*** Opening of Source material ***

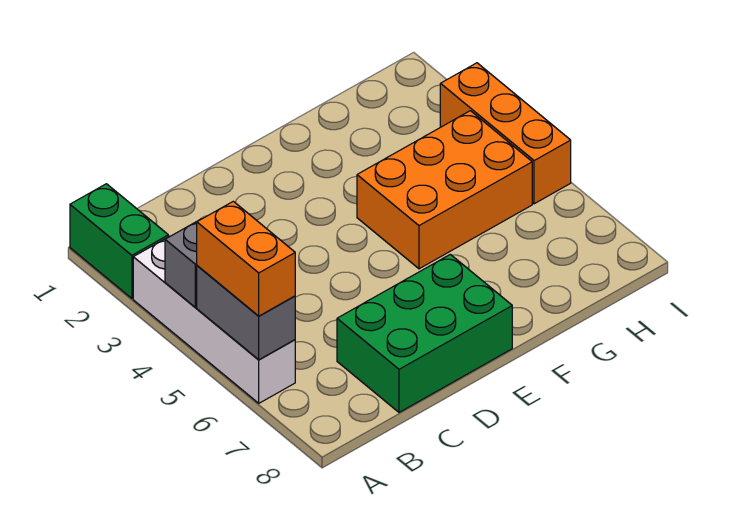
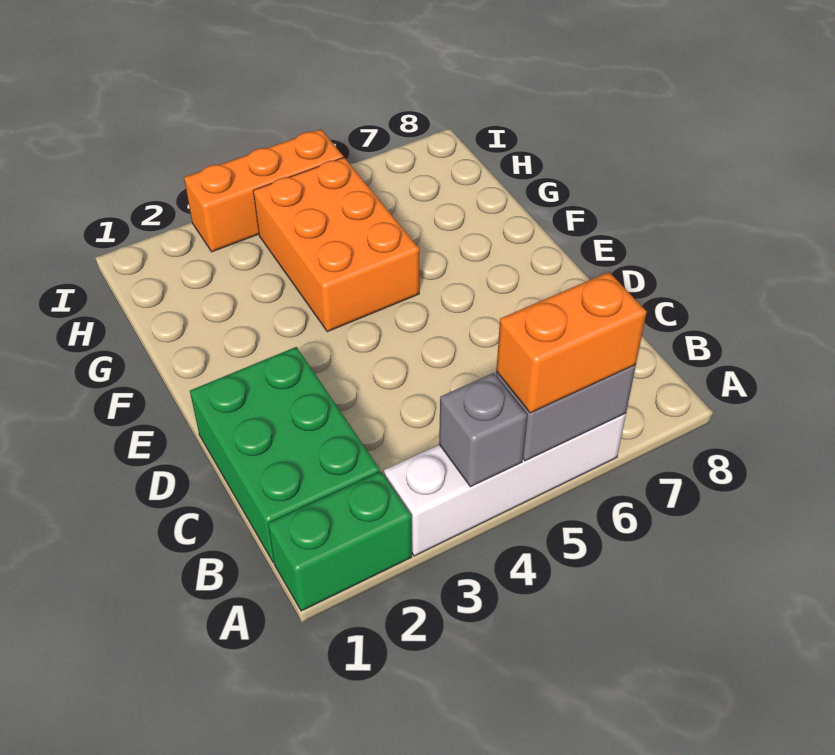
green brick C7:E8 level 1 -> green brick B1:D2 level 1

*** Close of Source material ***
*** Opening of Source material ***

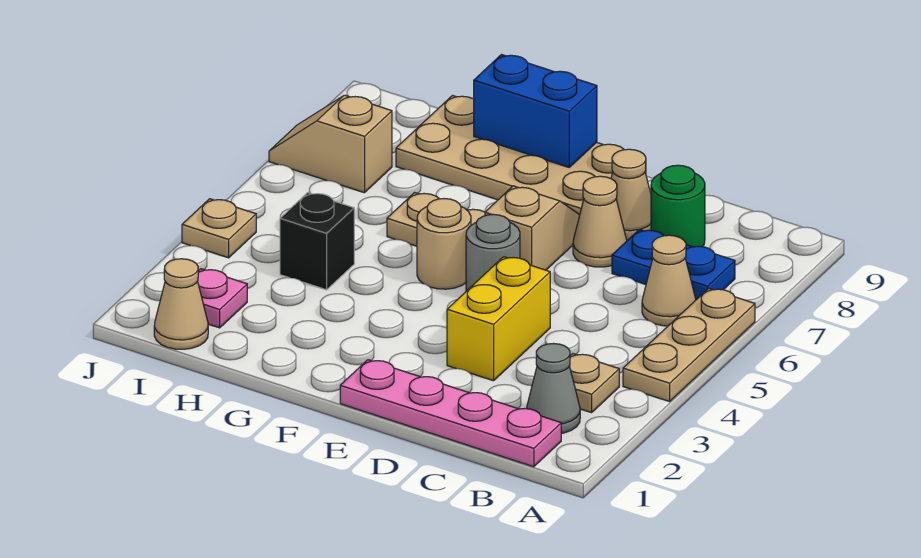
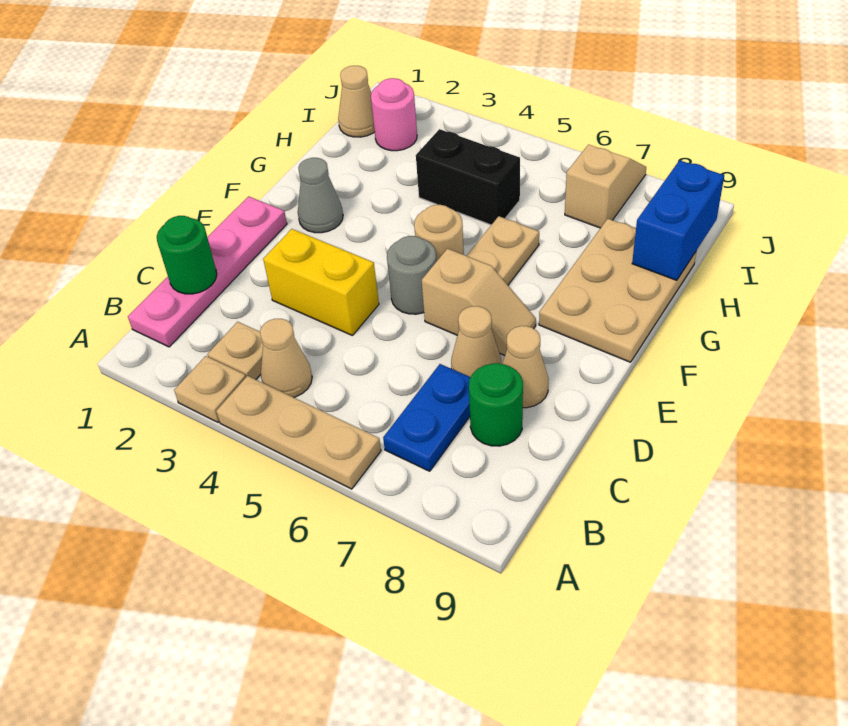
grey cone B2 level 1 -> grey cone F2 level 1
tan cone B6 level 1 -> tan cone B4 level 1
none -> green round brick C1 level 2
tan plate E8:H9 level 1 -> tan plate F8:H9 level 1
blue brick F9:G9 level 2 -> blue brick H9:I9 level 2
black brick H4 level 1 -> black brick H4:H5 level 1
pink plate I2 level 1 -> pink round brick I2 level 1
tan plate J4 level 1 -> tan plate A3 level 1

*** Close of Source material ***

▶ _Requirement_
Copy out, from the data above, each line where the string "cone" is present.

▶ _Solution for this exercise_
grey cone B2 level 1 -> grey cone F2 level 1
tan cone B6 level 1 -> tan cone B4 level 1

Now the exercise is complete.